• _WORK REQUEST_
Transcribe the listing that follows in full, omitting pictures.

• _PROVIDED ENTRIES_

== Segment start ==

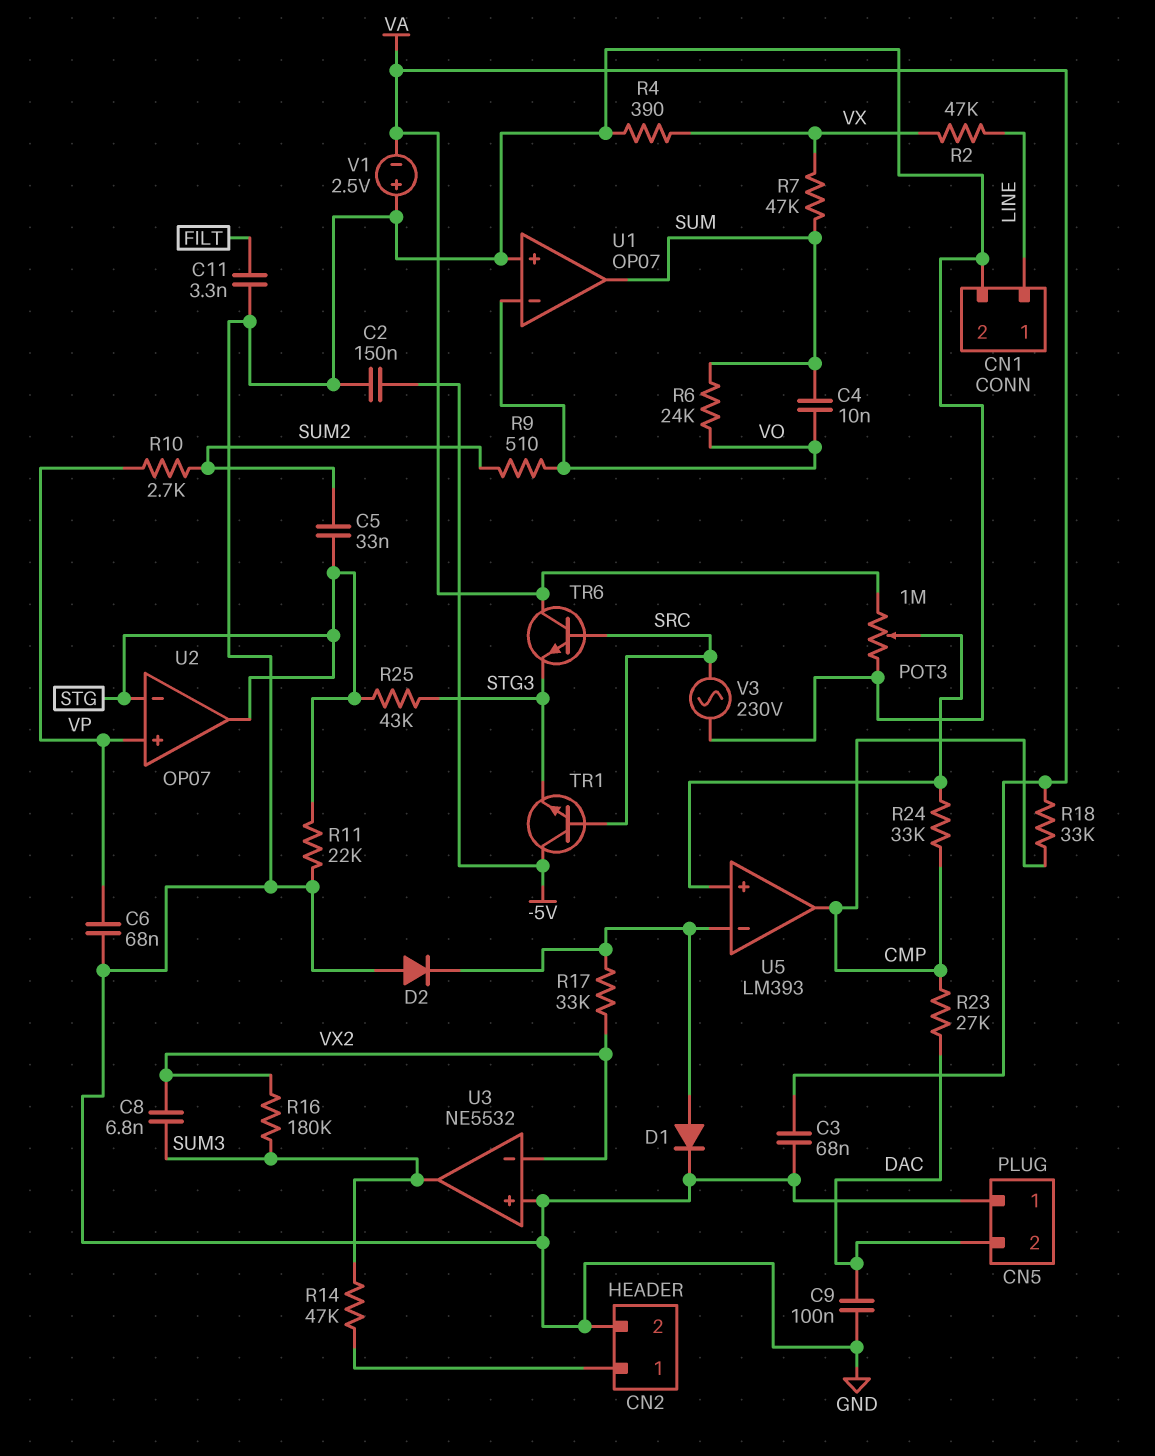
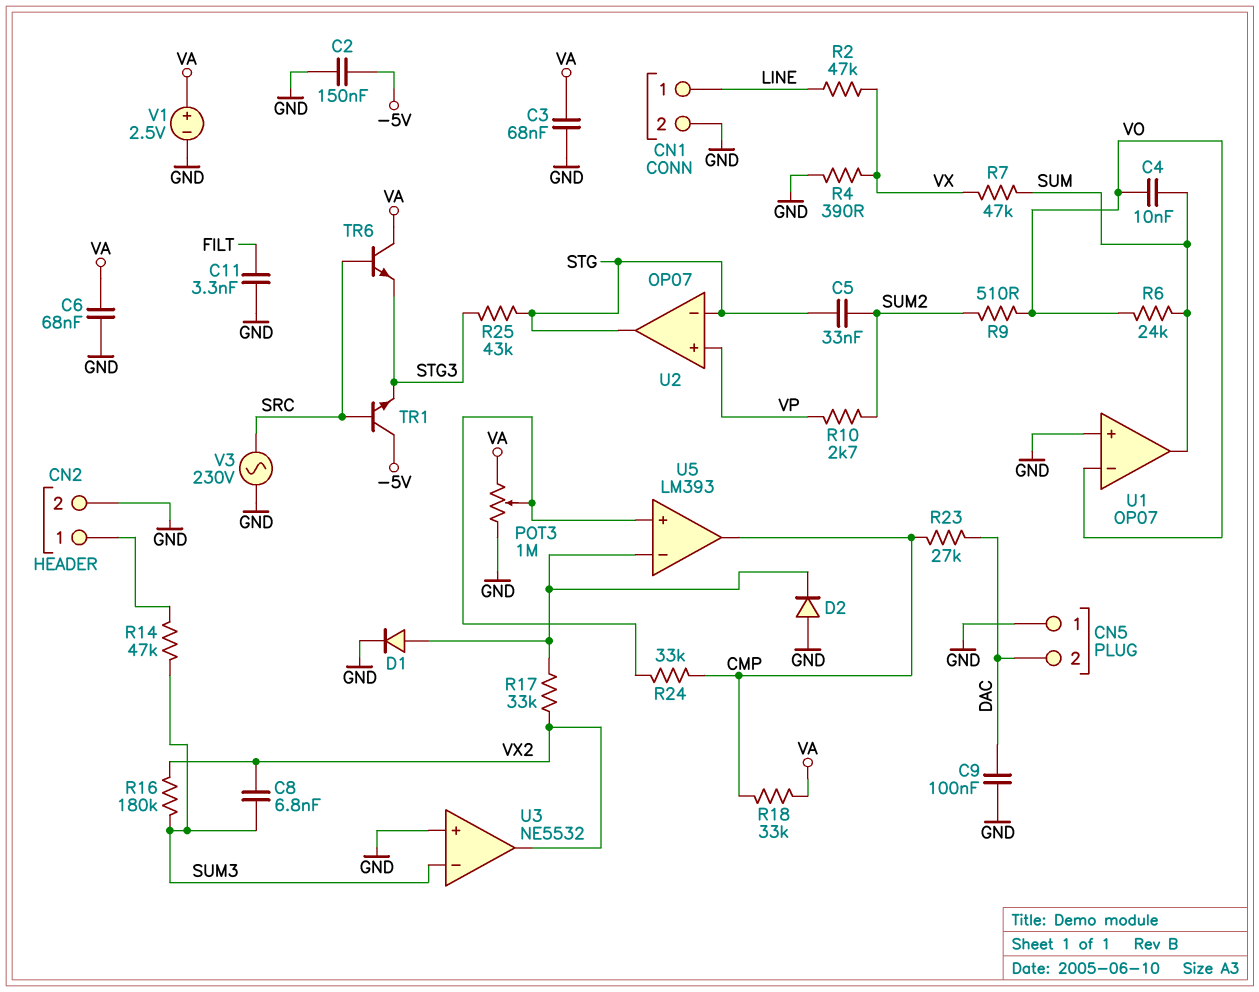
C6: 68nF (GND, VP) -> 68nF (GND, VA)
R11: 22k (GND, STG) -> none
U3 pin in-: VX2 -> SUM3
U3 pin out: SUM3 -> VX2
V1: 2.5V (plus GND, minus VA) -> 2.5V (plus VA, minus GND)

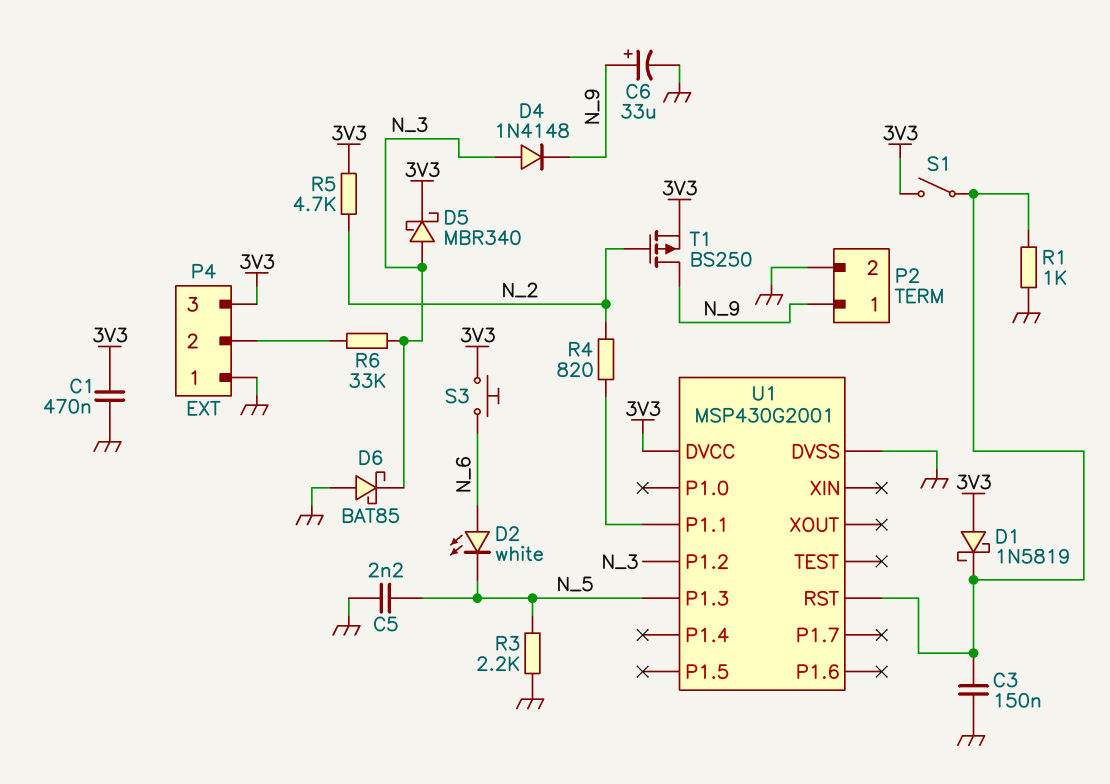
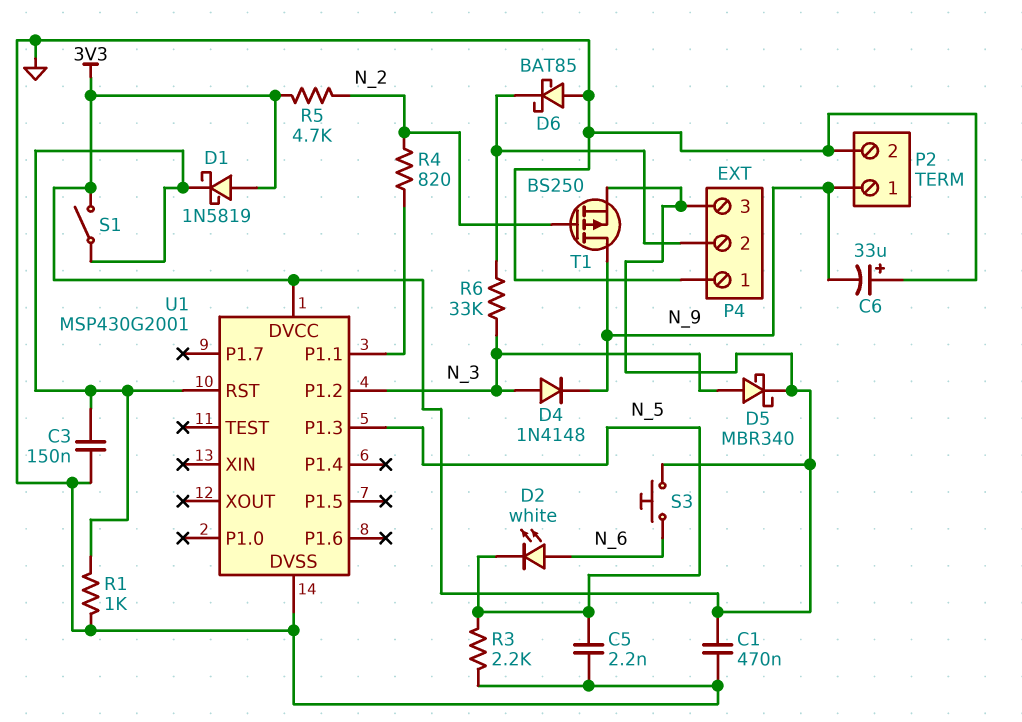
C6: 33uF (plus N_9, minus GND) -> 33uF (plus GND, minus N_9)
D6: schottky BAT85 (A GND, K N_3) -> schottky BAT85 (A GND, K P4/2)

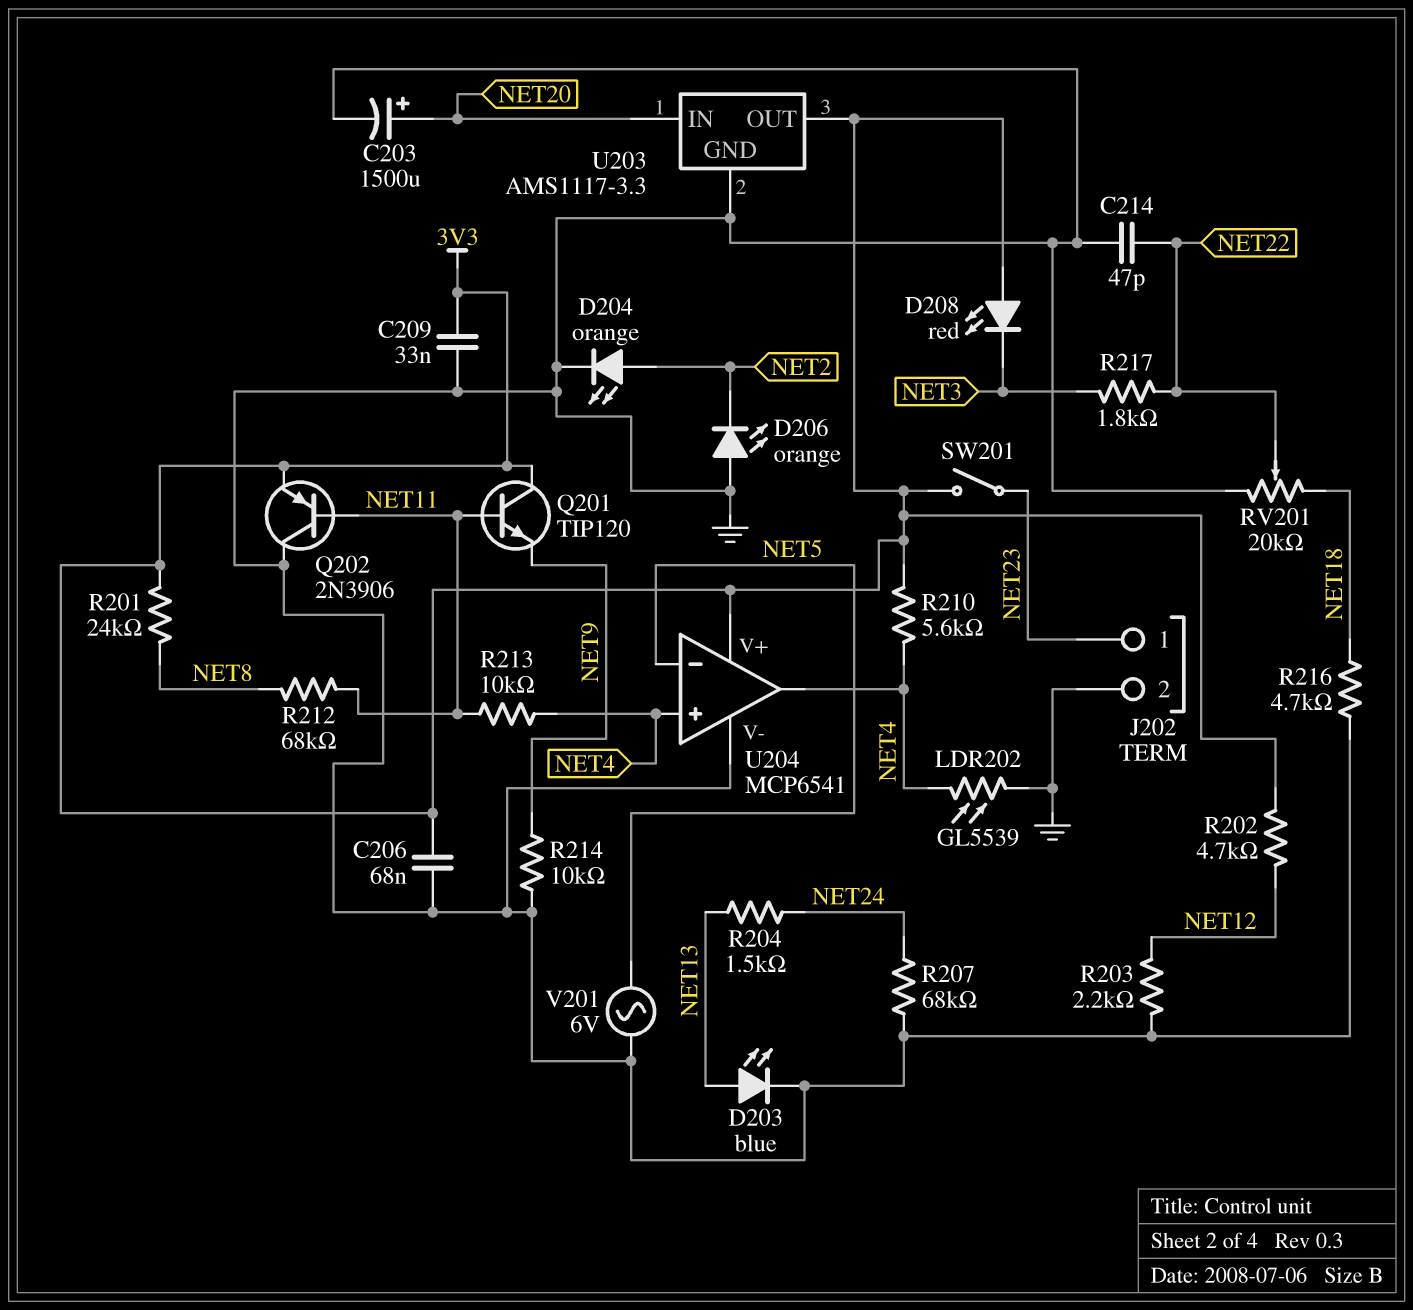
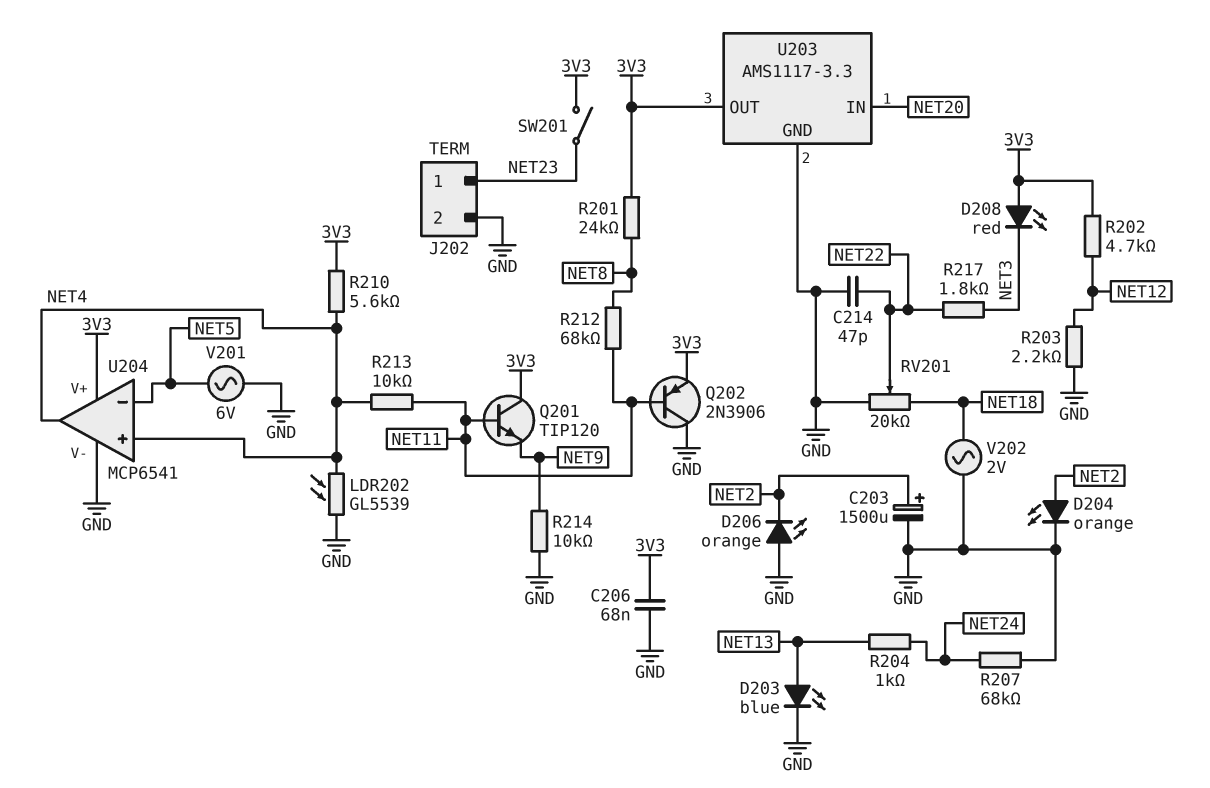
C203: 1500uF (plus NET20, minus GND) -> 1500uF (plus NET2, minus GND)
C209: 33nF (3V3, GND) -> none
R204: 1.5k (NET13, NET24) -> 1k (NET13, NET24)
R216: 4.7k (GND, NET18) -> none
V202: none -> AC 2V (GND, NET18)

== Segment end ==

• _WORKED SOLUTION_
C6: 68nF (GND, VP) -> 68nF (GND, VA)
R11: 22k (GND, STG) -> none
U3 pin in-: VX2 -> SUM3
U3 pin out: SUM3 -> VX2
V1: 2.5V (plus GND, minus VA) -> 2.5V (plus VA, minus GND)

C6: 33uF (plus N_9, minus GND) -> 33uF (plus GND, minus N_9)
D6: schottky BAT85 (A GND, K N_3) -> schottky BAT85 (A GND, K P4/2)

C203: 1500uF (plus NET20, minus GND) -> 1500uF (plus NET2, minus GND)
C209: 33nF (3V3, GND) -> none
R204: 1.5k (NET13, NET24) -> 1k (NET13, NET24)
R216: 4.7k (GND, NET18) -> none
V202: none -> AC 2V (GND, NET18)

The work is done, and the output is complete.